▶ _DIRECTION_
Retype the rows from the line that contains "brown triangle: moved 14 px left, 21 px up" through the line that contains "pink square: moved 21 px left, 1 px down", including both of those lines, and leave the pictures out of your answer.

-- START DATA SECTION --

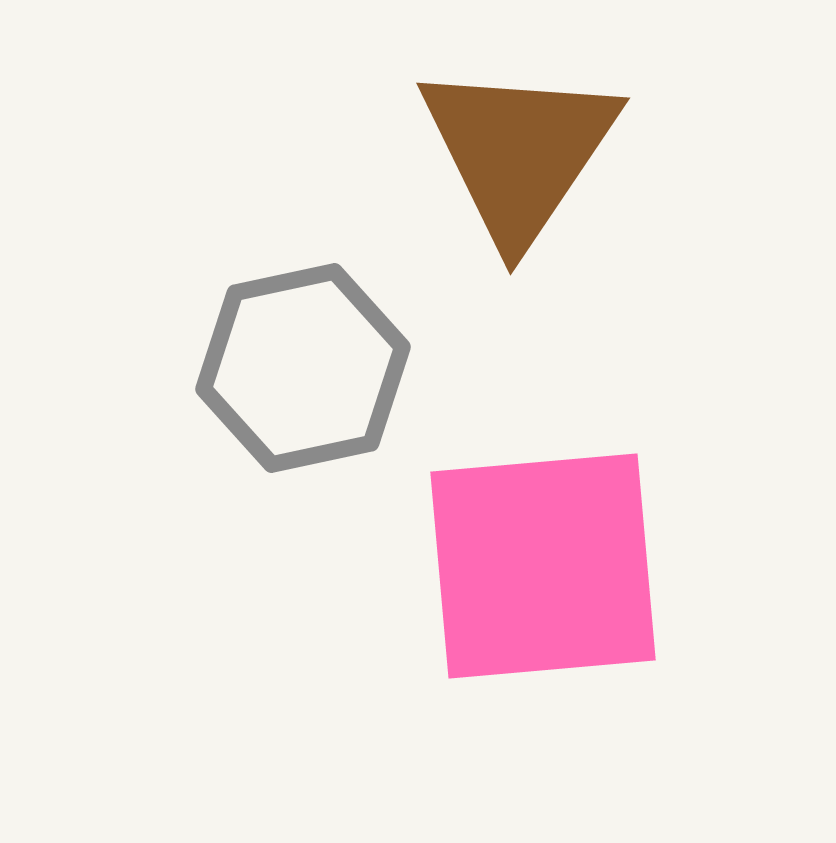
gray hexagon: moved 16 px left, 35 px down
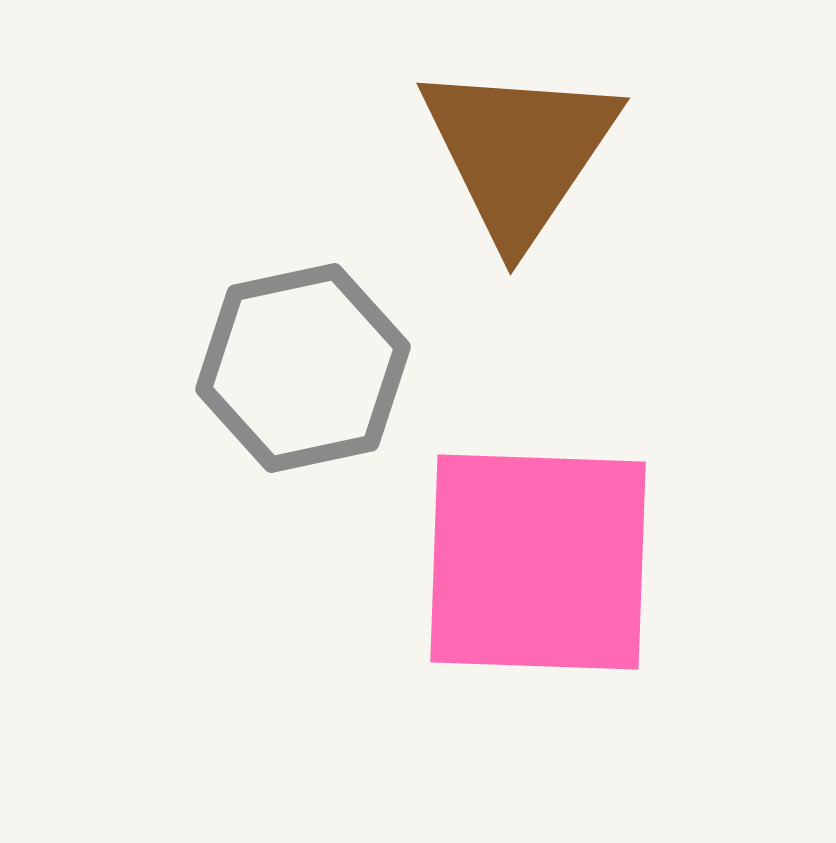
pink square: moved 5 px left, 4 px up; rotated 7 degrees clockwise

-- END DATA SECTION --
-- START DATA SECTION --

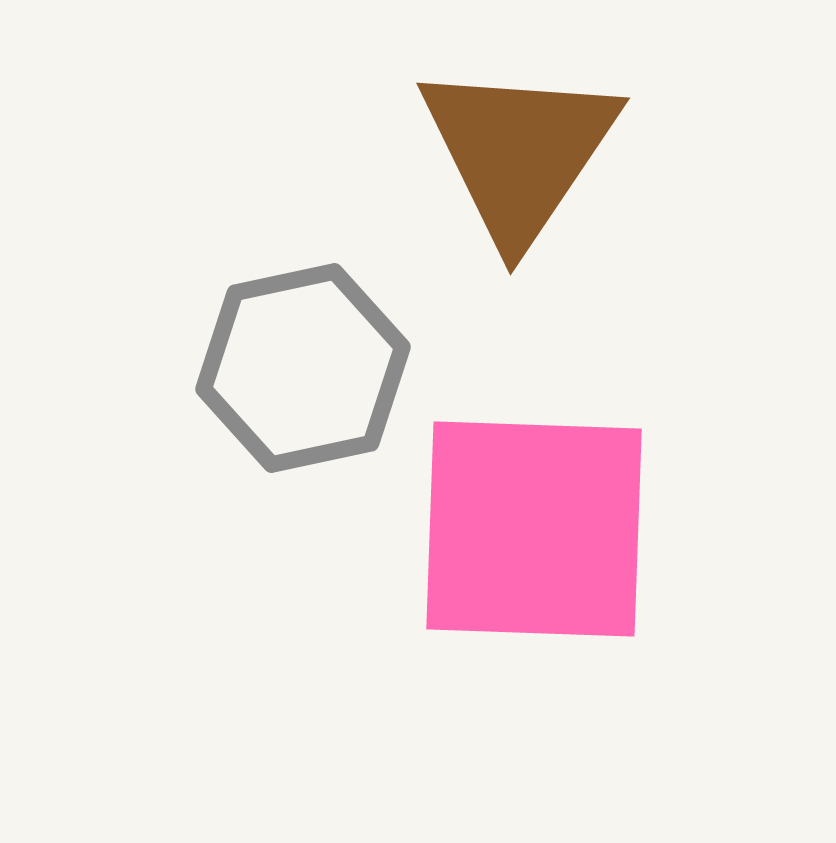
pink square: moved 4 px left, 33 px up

-- END DATA SECTION --
-- START DATA SECTION --

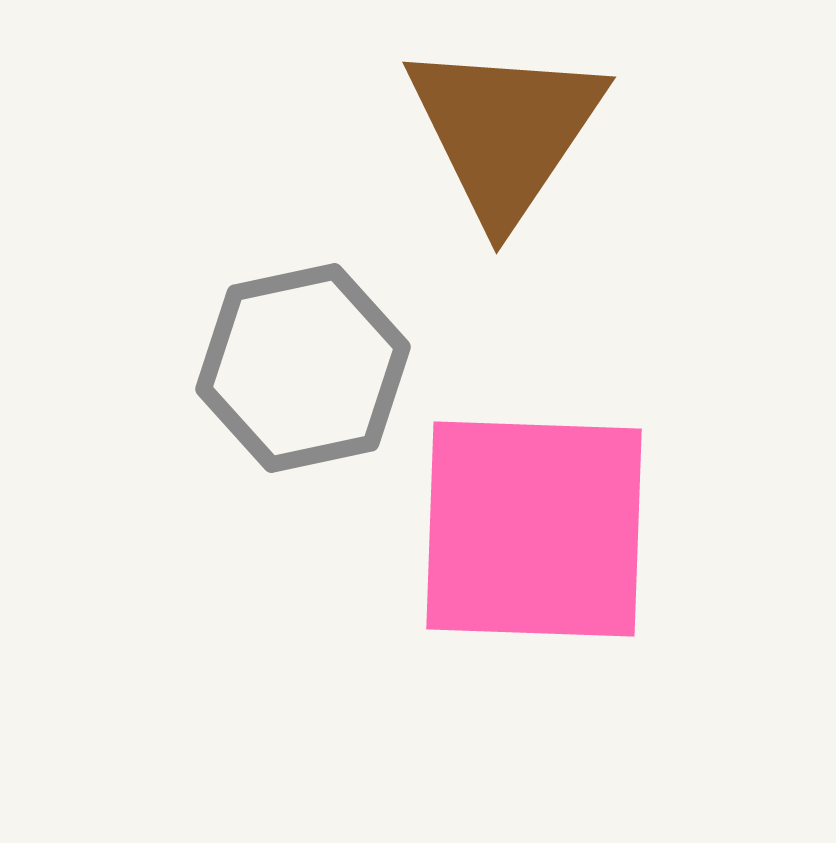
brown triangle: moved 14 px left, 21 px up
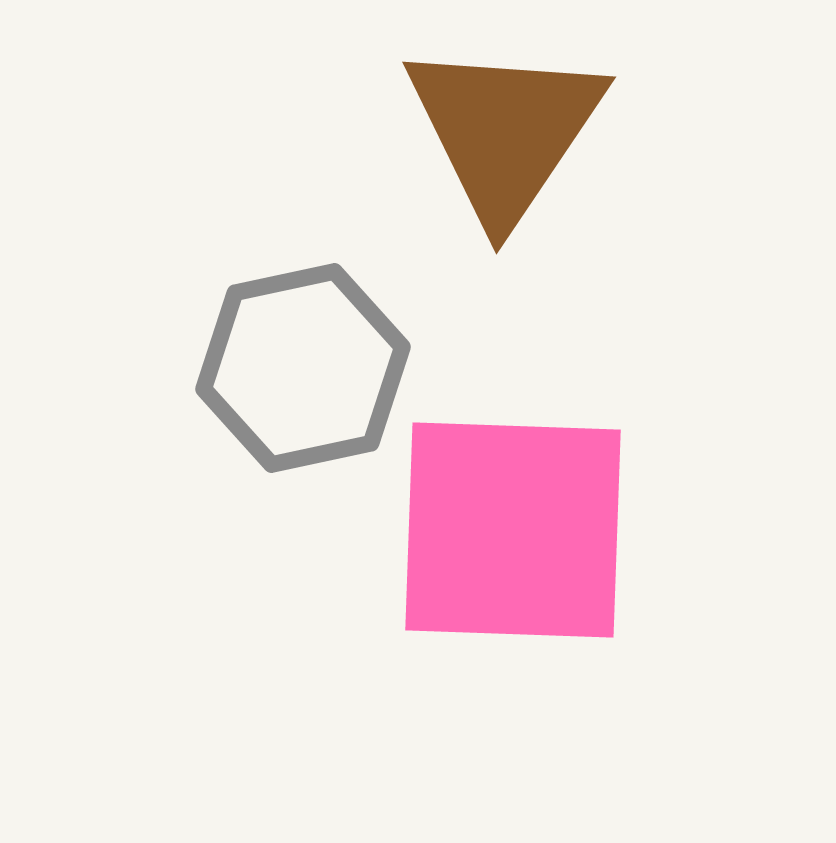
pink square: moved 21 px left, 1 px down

-- END DATA SECTION --

▶ _THE SOLUTION_
brown triangle: moved 14 px left, 21 px up
pink square: moved 21 px left, 1 px down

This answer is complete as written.